> [Work instruction]: Would you please transcribe, exactly as written, the lines of the entries below starting at the one that holds "gray arrow: (136, 225)" and ending at the one that holds "blue semicircle: (210, 324)", both included?

> [Material to process]:
━━━━━━━━━━━━━━━━━━━━
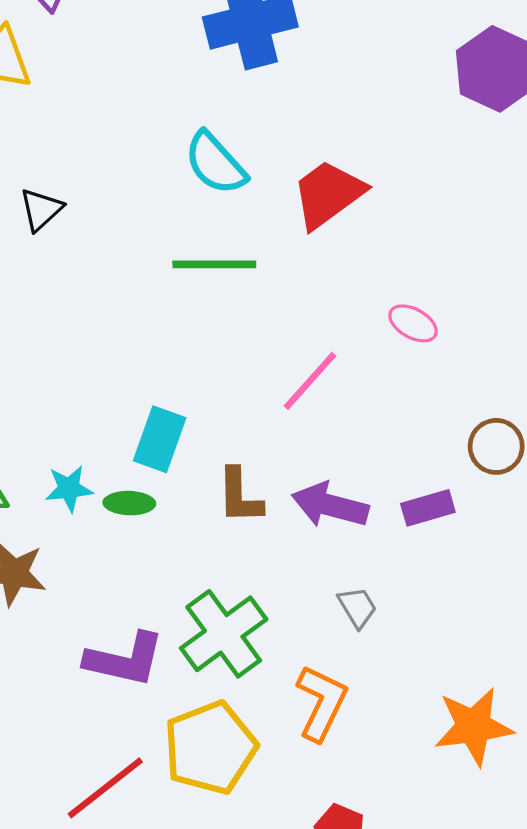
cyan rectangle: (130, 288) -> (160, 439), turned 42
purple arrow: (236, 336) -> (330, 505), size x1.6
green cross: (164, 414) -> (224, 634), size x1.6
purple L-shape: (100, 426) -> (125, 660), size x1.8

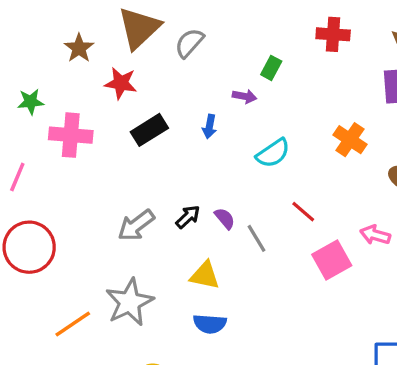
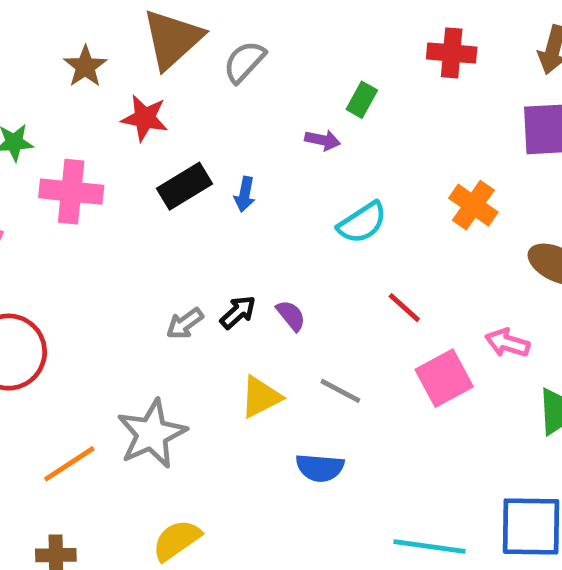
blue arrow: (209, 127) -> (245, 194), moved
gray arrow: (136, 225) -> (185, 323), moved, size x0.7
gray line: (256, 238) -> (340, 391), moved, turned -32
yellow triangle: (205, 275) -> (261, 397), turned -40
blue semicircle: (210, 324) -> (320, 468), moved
━━━━━━━━━━━━━━━━━━━━
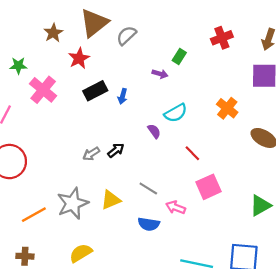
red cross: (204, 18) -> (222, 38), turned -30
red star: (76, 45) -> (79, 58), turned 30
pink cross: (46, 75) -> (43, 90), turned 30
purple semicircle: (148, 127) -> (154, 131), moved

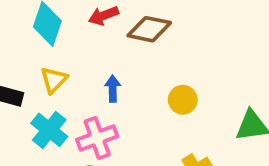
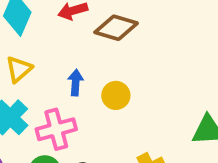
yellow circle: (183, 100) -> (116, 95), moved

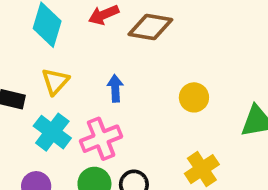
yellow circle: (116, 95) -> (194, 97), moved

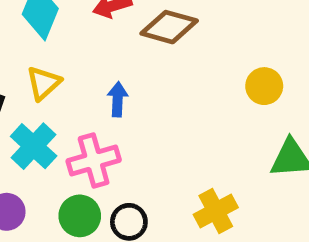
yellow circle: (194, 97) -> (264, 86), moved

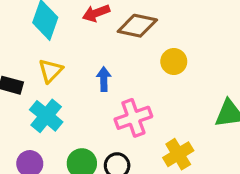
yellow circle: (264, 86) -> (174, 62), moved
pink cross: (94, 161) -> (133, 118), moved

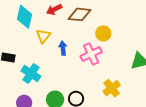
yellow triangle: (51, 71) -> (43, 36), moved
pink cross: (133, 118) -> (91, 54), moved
━━━━━━━━━━━━━━━━━━━━
> [Task solution]:
gray arrow: (136, 225) -> (185, 323), moved, size x0.7
gray line: (256, 238) -> (340, 391), moved, turned -32
yellow triangle: (205, 275) -> (261, 397), turned -40
blue semicircle: (210, 324) -> (320, 468), moved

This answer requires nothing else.